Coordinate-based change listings

——————

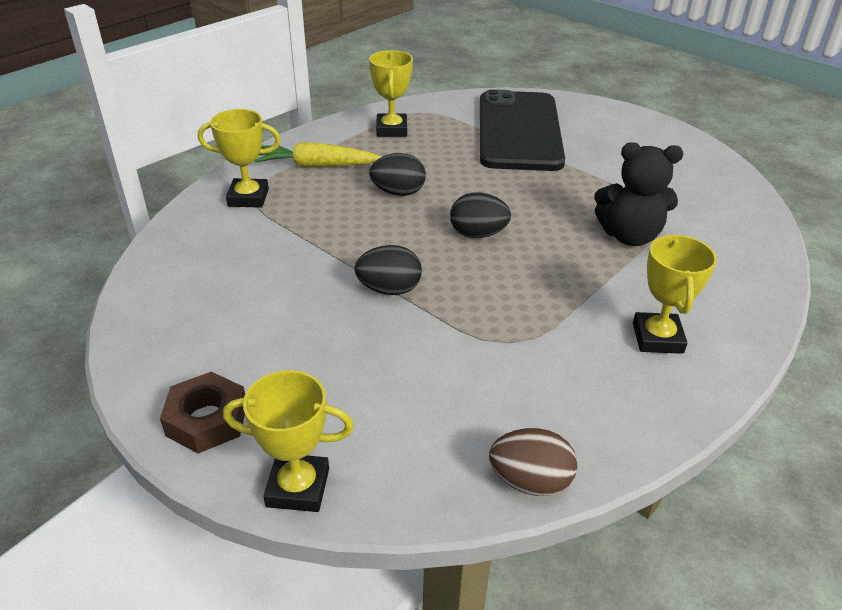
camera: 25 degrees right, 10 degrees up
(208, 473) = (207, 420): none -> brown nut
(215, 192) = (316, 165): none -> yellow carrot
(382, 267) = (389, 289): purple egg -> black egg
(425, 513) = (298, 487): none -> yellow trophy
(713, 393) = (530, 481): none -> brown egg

——————

### Instructions for the task
What you output should match the records line for line, minus the pictures.

### Written response
camera: 25 degrees right, 10 degrees up
(208, 473) = (207, 420): none -> brown nut
(215, 192) = (316, 165): none -> yellow carrot
(382, 267) = (389, 289): purple egg -> black egg
(425, 513) = (298, 487): none -> yellow trophy
(713, 393) = (530, 481): none -> brown egg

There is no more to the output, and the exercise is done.